• What this task involves:
Transcribe every entry word for word, leaving out all images.

Content starts

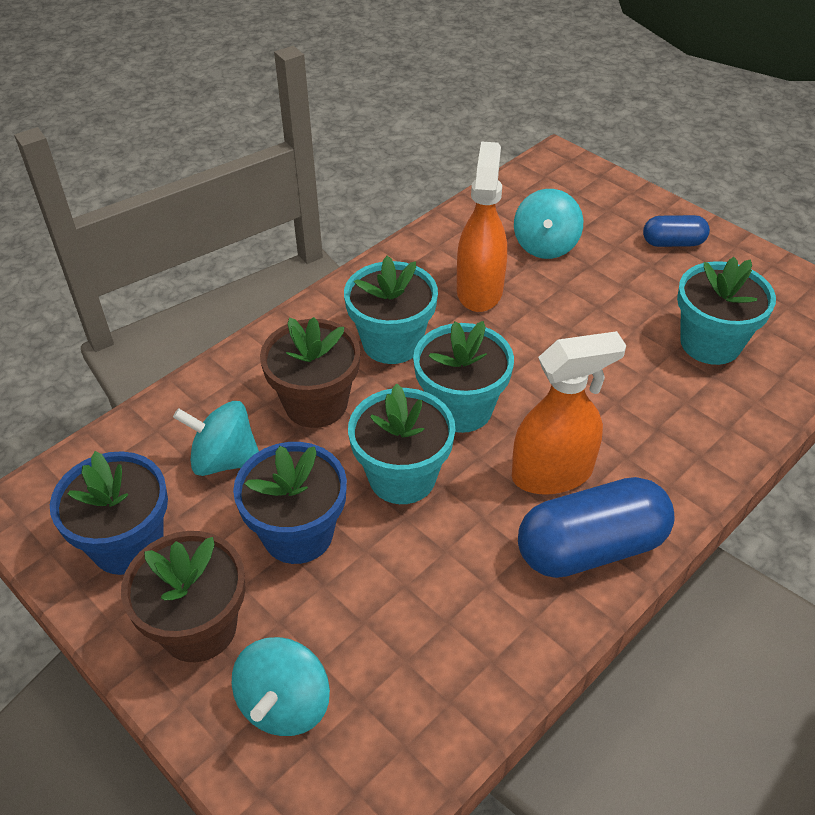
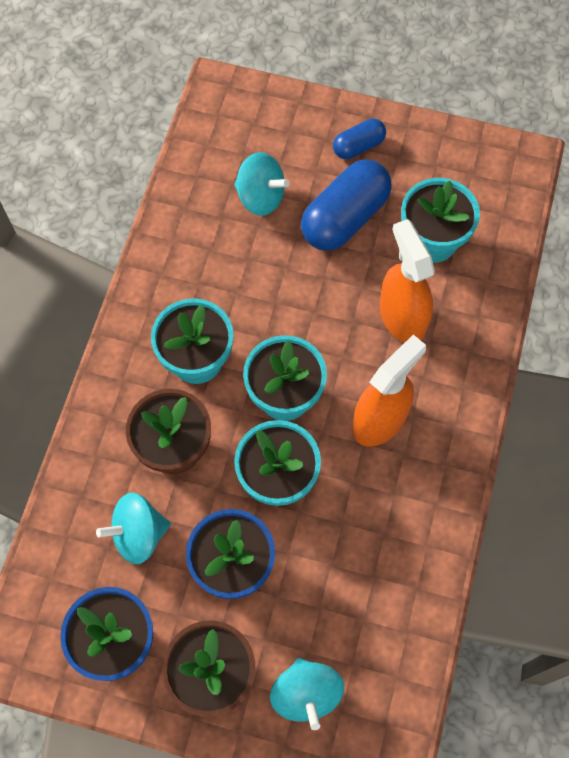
camera: 30 degrees left, 20 degrees up
(479, 290) = (234, 271): orange spray bottle -> orange spray bottle (402, 316)
(545, 246) = (260, 197): turquoise spinning top -> turquoise spinning top turned 45 degrees counterclockwise
(591, 547) = (436, 468): blue capsule -> blue capsule (345, 218)

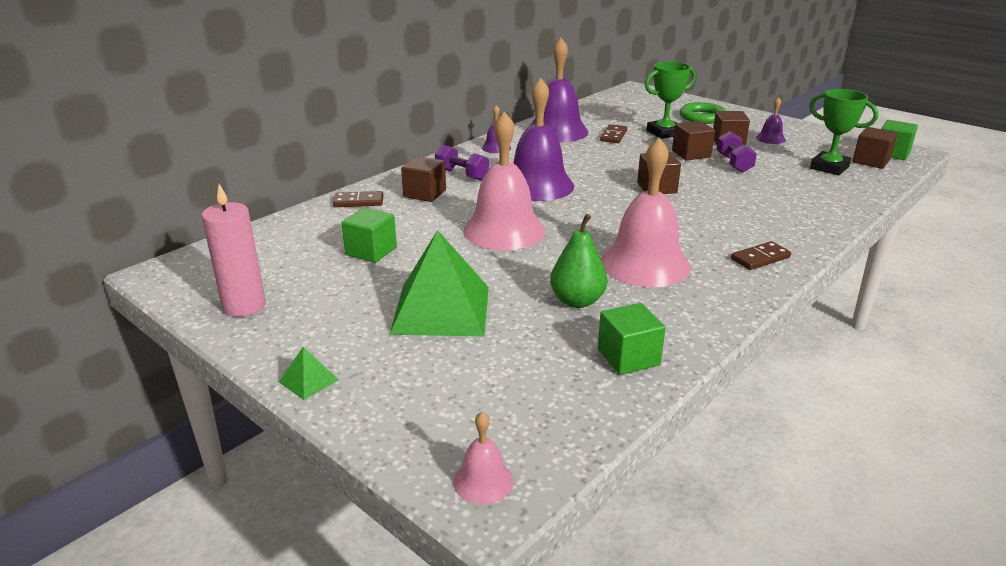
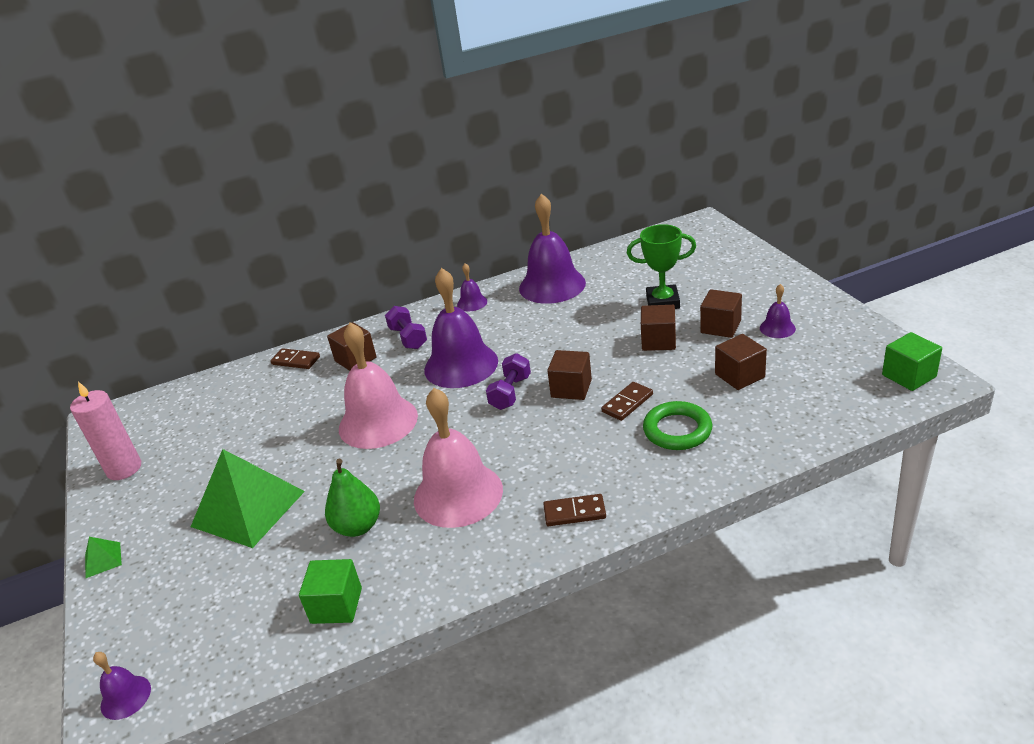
camera: 30 degrees right, 5 degrees up
(371, 251) = (255, 426): green cube -> none
(483, 481) = (125, 697): pink bell -> purple bell
(613, 136) = (603, 300): brown domino -> brown domino (627, 403)
(702, 117) = (732, 280): green ring -> green ring (677, 430)
(734, 163) = (691, 363): purple dumbbell -> purple dumbbell (510, 393)
(829, 167) = (798, 388): green trophy -> none
(871, 161) = (864, 386): brown cube -> brown cube (739, 376)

Content ends

• Final answer:
camera: 30 degrees left, 20 degrees up
(479, 290) = (234, 271): orange spray bottle -> orange spray bottle (402, 316)
(545, 246) = (260, 197): turquoise spinning top -> turquoise spinning top turned 45 degrees counterclockwise
(591, 547) = (436, 468): blue capsule -> blue capsule (345, 218)

camera: 30 degrees right, 5 degrees up
(371, 251) = (255, 426): green cube -> none
(483, 481) = (125, 697): pink bell -> purple bell
(613, 136) = (603, 300): brown domino -> brown domino (627, 403)
(702, 117) = (732, 280): green ring -> green ring (677, 430)
(734, 163) = (691, 363): purple dumbbell -> purple dumbbell (510, 393)
(829, 167) = (798, 388): green trophy -> none
(871, 161) = (864, 386): brown cube -> brown cube (739, 376)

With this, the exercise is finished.